§ What to work on: Each line in the data must be reproduced as written, except for any picture.

◇ ◇ ◇ ◇ ◇ ◇ ◇

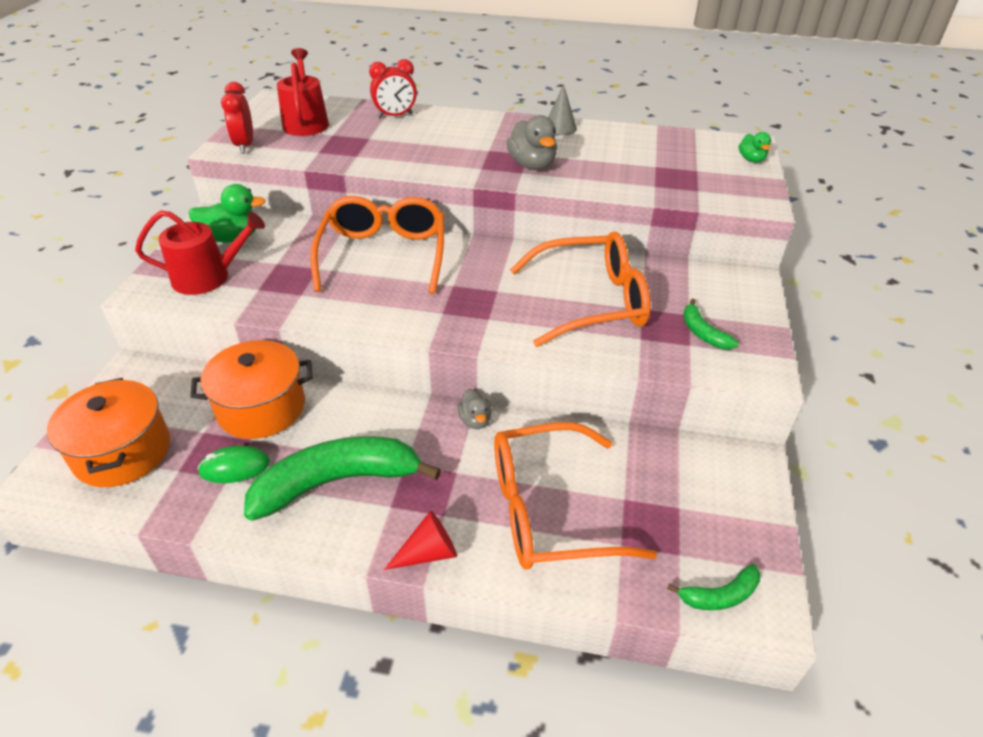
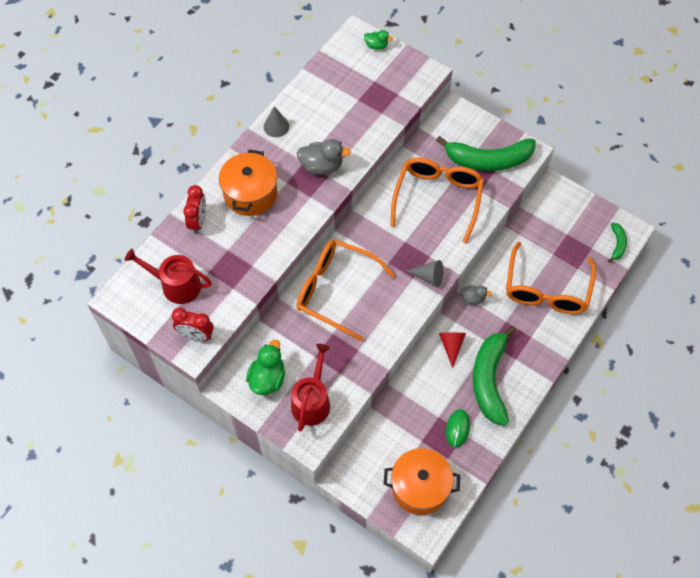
camera: 65 degrees left, 20 degrees up
(261, 407) = (414, 406): orange pot -> orange pot (250, 193)
(428, 553) = (551, 351): red cone -> red cone (451, 346)
(453, 326) = (429, 277): none -> grey cone
(703, 333) = (488, 160): green banana -> green banana, size x2.16

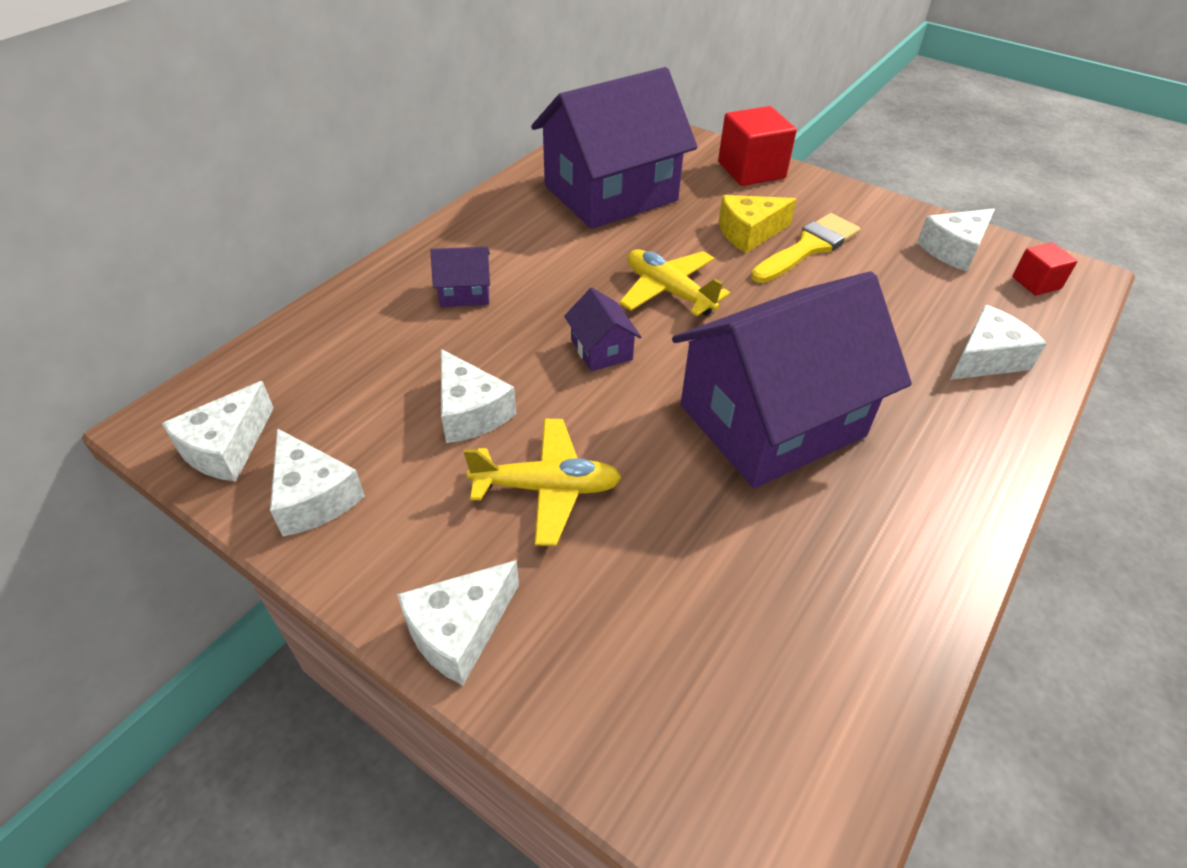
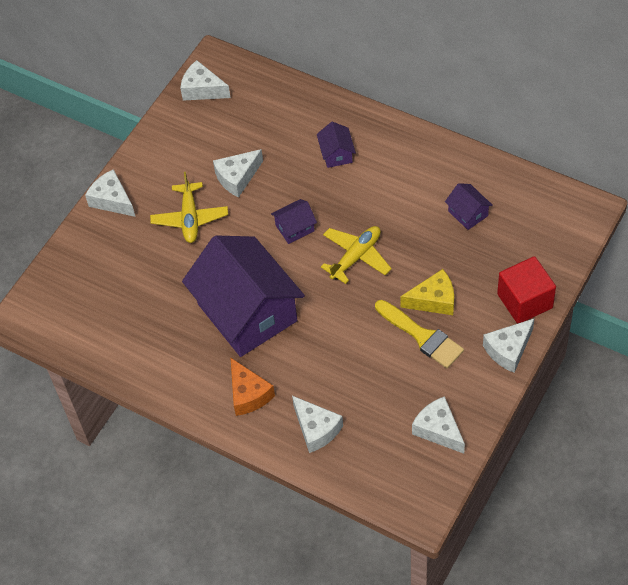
camera: 90 degrees right, 10 degrees up
(313, 497) = (176, 131): white cheese -> white cheese (508, 350)
(610, 193) = (468, 213): purple house -> purple house, size x0.40
(749, 233) = (433, 300): yellow cheese -> yellow cheese turned 105 degrees clockwise
(940, 431) = (248, 394): none -> orange cheese
(1036, 283) = (405, 477): red cube -> none

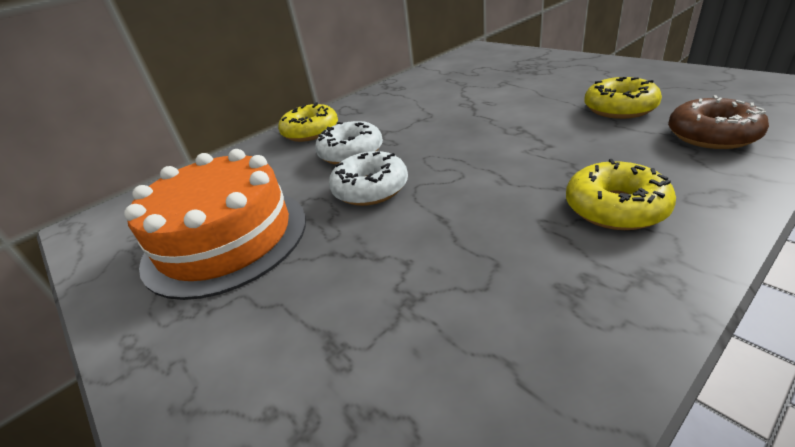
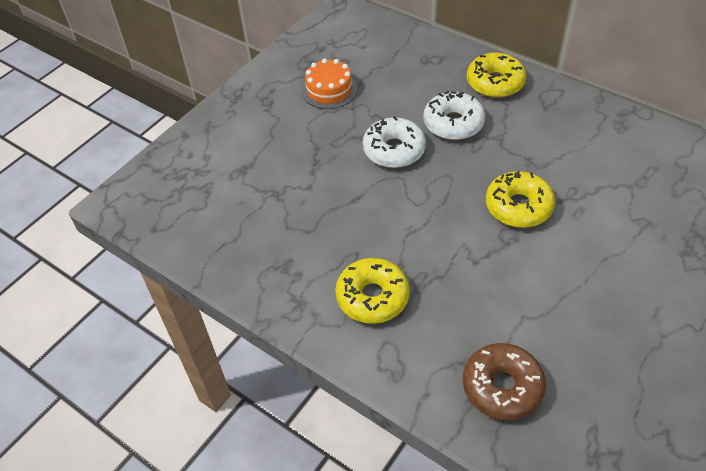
camera: 75 degrees right, 15 degrees up
(226, 239) = (329, 90): orange cake -> orange cake, size x0.50
(619, 108) = (567, 324): yellow donut -> yellow donut (518, 206)

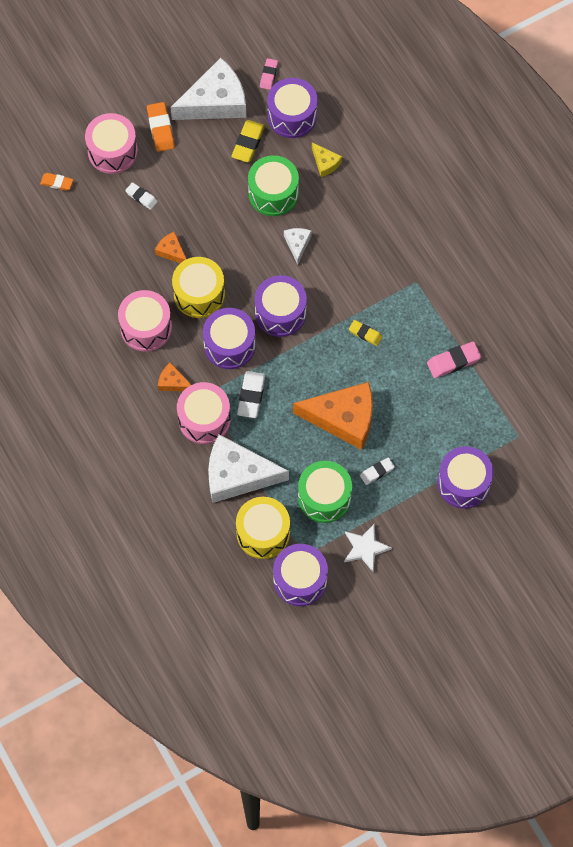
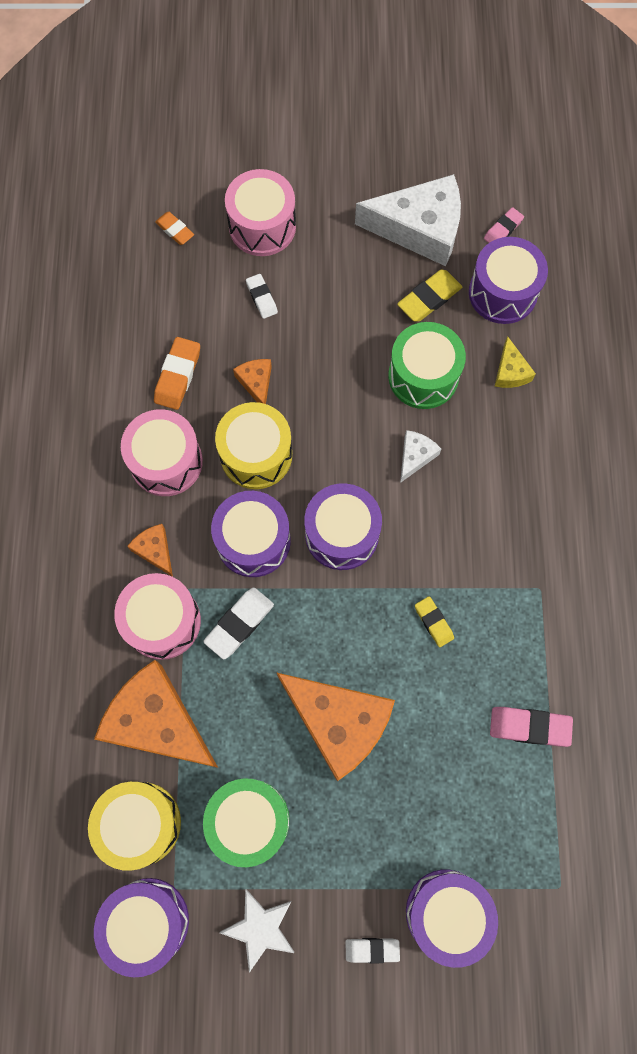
camera: 30 degrees right, 5 degrees up
(161, 129) = (335, 228): orange eraser -> orange eraser (178, 376)
(237, 475) = (157, 722): white cheese -> orange cheese
(377, 472) = (339, 825): white eraser -> white eraser (372, 949)

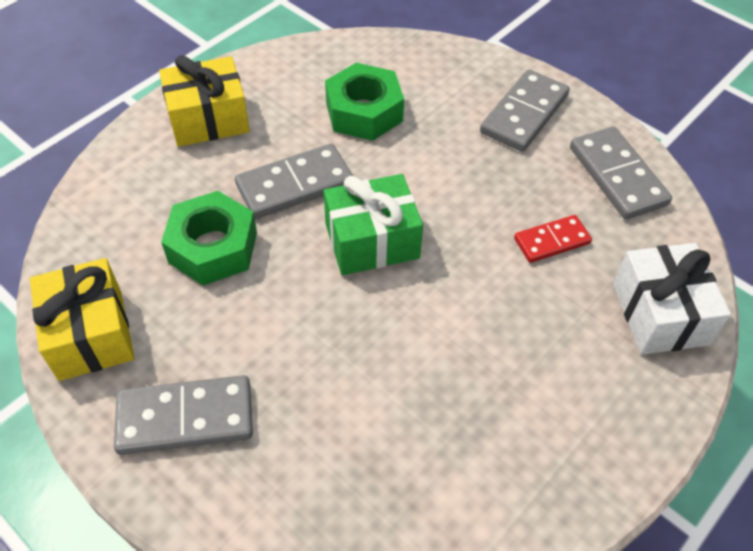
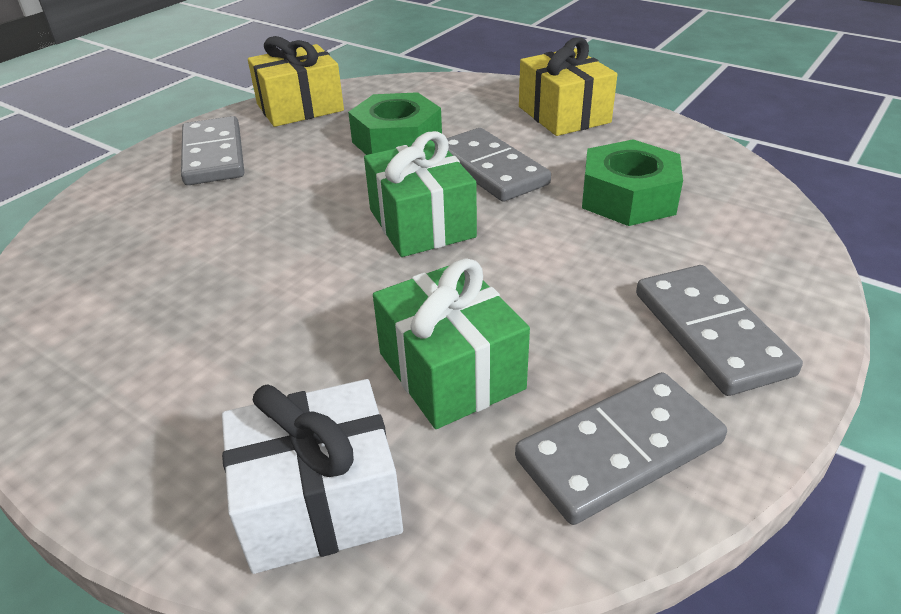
camera: 85 degrees right, 15 degrees down
(524, 114) = (710, 333): grey domino -> grey domino turned 45 degrees clockwise
(552, 241) = (451, 371): red domino -> green gift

◇ ◇ ◇ ◇ ◇ ◇ ◇

§ Response area:
camera: 65 degrees left, 20 degrees up
(261, 407) = (414, 406): orange pot -> orange pot (250, 193)
(428, 553) = (551, 351): red cone -> red cone (451, 346)
(453, 326) = (429, 277): none -> grey cone
(703, 333) = (488, 160): green banana -> green banana, size x2.16

camera: 90 degrees right, 10 degrees up
(313, 497) = (176, 131): white cheese -> white cheese (508, 350)
(610, 193) = (468, 213): purple house -> purple house, size x0.40
(749, 233) = (433, 300): yellow cheese -> yellow cheese turned 105 degrees clockwise
(940, 431) = (248, 394): none -> orange cheese
(1036, 283) = (405, 477): red cube -> none

camera: 75 degrees right, 15 degrees up
(226, 239) = (329, 90): orange cake -> orange cake, size x0.50
(619, 108) = (567, 324): yellow donut -> yellow donut (518, 206)

camera: 30 degrees right, 5 degrees up
(161, 129) = (335, 228): orange eraser -> orange eraser (178, 376)
(237, 475) = (157, 722): white cheese -> orange cheese
(377, 472) = (339, 825): white eraser -> white eraser (372, 949)

camera: 85 degrees right, 15 degrees down
(524, 114) = (710, 333): grey domino -> grey domino turned 45 degrees clockwise
(552, 241) = (451, 371): red domino -> green gift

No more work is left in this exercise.